#### [Exercise input]
━━━
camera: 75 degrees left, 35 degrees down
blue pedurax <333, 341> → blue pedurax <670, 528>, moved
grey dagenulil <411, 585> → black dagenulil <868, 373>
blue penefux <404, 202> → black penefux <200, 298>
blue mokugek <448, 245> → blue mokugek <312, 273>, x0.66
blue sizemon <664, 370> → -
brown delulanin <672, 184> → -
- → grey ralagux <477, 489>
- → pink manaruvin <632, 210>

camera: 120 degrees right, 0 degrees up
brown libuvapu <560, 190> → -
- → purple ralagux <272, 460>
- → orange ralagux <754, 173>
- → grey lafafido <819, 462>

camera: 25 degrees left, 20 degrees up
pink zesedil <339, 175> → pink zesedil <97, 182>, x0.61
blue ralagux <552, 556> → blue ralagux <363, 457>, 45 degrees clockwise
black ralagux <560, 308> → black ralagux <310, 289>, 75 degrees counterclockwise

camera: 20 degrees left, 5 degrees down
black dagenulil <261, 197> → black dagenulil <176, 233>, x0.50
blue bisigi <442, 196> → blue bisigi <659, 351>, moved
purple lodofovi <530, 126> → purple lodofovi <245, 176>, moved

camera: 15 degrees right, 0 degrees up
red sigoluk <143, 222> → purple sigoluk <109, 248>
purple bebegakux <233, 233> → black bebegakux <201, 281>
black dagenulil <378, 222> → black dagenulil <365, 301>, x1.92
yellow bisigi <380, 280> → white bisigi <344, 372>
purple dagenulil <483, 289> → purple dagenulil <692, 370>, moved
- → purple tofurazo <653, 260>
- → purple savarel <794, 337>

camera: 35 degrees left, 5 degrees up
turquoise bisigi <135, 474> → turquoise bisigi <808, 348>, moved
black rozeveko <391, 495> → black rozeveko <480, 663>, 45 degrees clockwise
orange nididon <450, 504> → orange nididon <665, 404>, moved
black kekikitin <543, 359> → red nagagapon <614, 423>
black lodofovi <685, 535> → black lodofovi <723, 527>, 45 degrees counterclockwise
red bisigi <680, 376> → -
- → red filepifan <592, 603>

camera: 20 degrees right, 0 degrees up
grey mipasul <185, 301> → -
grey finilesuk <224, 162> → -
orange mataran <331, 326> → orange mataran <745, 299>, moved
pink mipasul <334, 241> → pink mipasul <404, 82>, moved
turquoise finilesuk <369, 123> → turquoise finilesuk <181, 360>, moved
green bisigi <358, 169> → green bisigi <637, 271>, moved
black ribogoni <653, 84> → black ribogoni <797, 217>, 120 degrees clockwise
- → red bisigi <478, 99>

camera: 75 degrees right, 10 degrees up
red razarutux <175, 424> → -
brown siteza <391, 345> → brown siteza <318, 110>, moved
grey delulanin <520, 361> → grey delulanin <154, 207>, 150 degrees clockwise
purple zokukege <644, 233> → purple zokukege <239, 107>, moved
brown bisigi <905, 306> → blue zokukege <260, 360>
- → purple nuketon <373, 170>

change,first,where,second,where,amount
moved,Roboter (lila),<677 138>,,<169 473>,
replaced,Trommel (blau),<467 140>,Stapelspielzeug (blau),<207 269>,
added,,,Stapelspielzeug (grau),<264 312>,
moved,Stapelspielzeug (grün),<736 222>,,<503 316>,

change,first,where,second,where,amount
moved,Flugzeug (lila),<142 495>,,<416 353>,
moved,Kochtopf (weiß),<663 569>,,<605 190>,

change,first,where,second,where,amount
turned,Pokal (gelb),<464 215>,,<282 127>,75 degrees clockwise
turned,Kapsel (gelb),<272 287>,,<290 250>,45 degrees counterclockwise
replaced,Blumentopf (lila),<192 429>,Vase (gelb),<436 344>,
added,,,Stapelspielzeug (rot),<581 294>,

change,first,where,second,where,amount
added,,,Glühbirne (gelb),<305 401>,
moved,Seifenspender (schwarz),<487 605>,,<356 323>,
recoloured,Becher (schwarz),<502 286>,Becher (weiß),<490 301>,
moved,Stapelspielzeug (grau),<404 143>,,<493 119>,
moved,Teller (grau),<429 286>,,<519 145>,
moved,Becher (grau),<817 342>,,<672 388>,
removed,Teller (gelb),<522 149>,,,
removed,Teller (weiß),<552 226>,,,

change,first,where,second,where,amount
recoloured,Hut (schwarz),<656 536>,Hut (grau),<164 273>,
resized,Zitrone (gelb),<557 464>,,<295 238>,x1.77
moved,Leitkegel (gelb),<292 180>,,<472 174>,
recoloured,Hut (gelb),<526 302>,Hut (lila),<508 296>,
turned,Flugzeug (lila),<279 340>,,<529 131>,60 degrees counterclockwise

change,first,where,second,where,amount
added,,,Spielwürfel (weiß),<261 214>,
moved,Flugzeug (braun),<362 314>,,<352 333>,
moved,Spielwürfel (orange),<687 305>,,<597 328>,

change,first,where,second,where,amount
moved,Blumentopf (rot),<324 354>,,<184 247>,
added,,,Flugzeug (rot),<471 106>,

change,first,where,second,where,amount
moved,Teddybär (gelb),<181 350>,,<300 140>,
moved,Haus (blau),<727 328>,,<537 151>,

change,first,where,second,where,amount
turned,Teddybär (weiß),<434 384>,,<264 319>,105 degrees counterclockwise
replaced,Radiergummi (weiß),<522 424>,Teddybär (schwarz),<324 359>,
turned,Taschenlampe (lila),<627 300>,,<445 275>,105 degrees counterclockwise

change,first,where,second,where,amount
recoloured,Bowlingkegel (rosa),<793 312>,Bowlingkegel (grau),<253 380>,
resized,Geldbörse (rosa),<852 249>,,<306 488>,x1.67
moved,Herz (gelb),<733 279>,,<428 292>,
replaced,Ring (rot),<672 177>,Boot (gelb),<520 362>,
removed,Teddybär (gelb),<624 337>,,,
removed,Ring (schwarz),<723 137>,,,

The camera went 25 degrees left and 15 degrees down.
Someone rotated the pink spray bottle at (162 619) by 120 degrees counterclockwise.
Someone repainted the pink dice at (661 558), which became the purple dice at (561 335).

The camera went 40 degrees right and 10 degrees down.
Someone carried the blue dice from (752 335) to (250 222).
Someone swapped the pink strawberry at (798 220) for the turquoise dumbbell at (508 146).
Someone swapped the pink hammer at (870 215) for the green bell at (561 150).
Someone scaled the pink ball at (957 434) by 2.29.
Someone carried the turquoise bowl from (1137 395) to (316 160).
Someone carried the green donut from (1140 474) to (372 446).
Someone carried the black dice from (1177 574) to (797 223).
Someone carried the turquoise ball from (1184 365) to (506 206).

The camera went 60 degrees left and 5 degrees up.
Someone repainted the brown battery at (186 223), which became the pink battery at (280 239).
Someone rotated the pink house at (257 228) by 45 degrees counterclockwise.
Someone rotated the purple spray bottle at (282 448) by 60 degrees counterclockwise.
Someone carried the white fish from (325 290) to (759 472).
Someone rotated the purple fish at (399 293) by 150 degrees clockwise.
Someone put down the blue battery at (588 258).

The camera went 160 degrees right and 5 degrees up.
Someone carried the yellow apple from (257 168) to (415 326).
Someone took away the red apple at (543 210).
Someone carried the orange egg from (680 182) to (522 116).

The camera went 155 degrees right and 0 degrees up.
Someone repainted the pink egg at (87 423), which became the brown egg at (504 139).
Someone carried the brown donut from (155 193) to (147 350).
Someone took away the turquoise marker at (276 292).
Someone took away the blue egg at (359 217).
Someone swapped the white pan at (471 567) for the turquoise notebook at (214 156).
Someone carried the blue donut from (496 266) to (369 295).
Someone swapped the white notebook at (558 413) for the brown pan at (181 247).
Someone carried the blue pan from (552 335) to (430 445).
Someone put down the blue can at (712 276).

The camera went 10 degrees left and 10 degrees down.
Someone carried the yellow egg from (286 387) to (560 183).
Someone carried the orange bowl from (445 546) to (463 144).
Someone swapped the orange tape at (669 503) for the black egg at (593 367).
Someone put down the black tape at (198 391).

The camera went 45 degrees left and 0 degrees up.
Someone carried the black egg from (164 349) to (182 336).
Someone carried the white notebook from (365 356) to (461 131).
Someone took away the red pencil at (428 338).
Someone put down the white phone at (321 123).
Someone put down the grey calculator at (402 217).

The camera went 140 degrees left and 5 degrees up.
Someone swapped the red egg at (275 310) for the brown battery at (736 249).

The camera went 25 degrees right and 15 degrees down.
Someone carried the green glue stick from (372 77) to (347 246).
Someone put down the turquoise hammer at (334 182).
━━━
#### [Work required]
After locating the line with "red sigoluk <143, 222>" above, return that line and every later line through the one with "orange nididon <450, 504>", word for word and with nothing else.

#### [Response]
red sigoluk <143, 222> → purple sigoluk <109, 248>
purple bebegakux <233, 233> → black bebegakux <201, 281>
black dagenulil <378, 222> → black dagenulil <365, 301>, x1.92
yellow bisigi <380, 280> → white bisigi <344, 372>
purple dagenulil <483, 289> → purple dagenulil <692, 370>, moved
- → purple tofurazo <653, 260>
- → purple savarel <794, 337>

camera: 35 degrees left, 5 degrees up
turquoise bisigi <135, 474> → turquoise bisigi <808, 348>, moved
black rozeveko <391, 495> → black rozeveko <480, 663>, 45 degrees clockwise
orange nididon <450, 504> → orange nididon <665, 404>, moved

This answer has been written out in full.